▶ INSTRUCTIONS FOR THE TASK: After locating "Travora 172: [305,361,331,387]" in the listing below, copy that line and each one after it exactly, ending with the line that has "Travora 172: [488,549,522,583]".

▶ DATA FOR ANALYSIS:
***
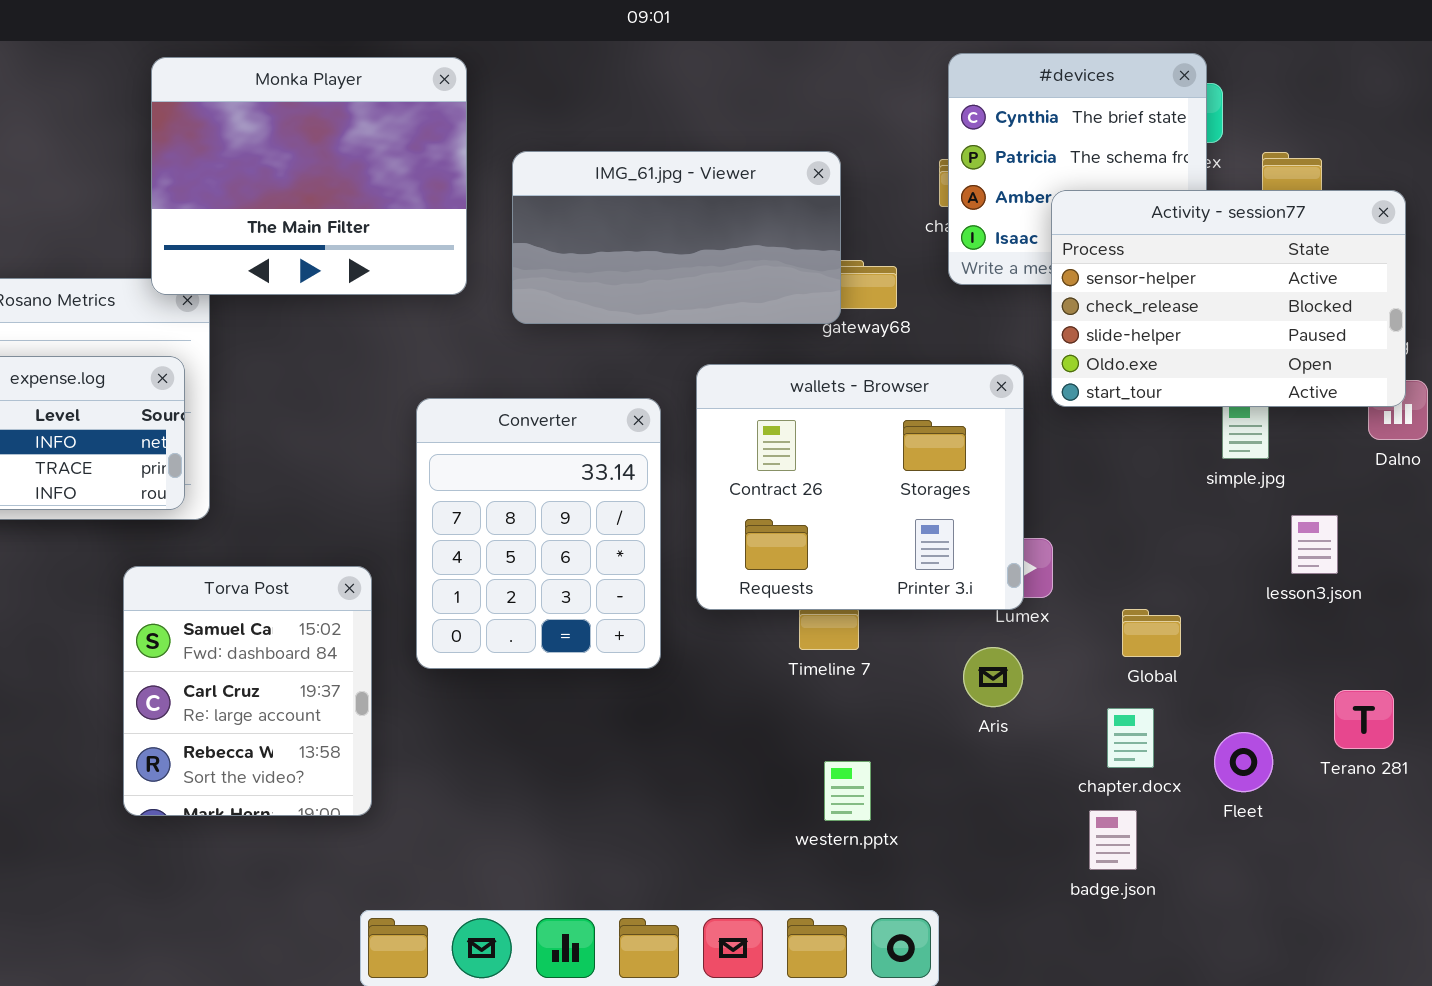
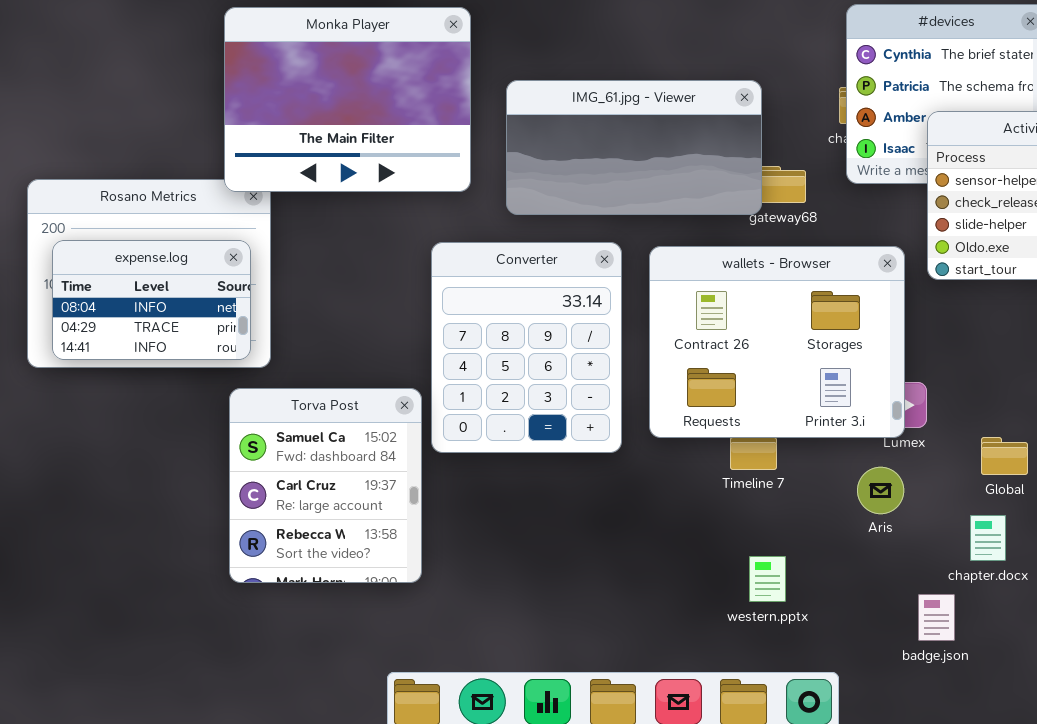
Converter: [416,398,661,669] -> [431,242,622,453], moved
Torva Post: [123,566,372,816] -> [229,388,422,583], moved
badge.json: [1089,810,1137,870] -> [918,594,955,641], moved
***
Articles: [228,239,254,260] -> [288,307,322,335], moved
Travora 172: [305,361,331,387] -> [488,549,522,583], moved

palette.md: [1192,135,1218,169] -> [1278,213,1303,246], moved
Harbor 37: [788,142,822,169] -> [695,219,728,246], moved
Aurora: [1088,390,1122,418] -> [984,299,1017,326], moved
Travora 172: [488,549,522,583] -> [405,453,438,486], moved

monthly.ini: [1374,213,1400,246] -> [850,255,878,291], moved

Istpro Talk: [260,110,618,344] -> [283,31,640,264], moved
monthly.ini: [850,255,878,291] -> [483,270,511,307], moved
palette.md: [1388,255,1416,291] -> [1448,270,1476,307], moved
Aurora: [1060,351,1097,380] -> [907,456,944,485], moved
***
▶ OUTPUT OF THE EXERCISE:
Travora 172: [305,361,331,387] -> [488,549,522,583], moved

palette.md: [1192,135,1218,169] -> [1278,213,1303,246], moved
Harbor 37: [788,142,822,169] -> [695,219,728,246], moved
Aurora: [1088,390,1122,418] -> [984,299,1017,326], moved
Travora 172: [488,549,522,583] -> [405,453,438,486], moved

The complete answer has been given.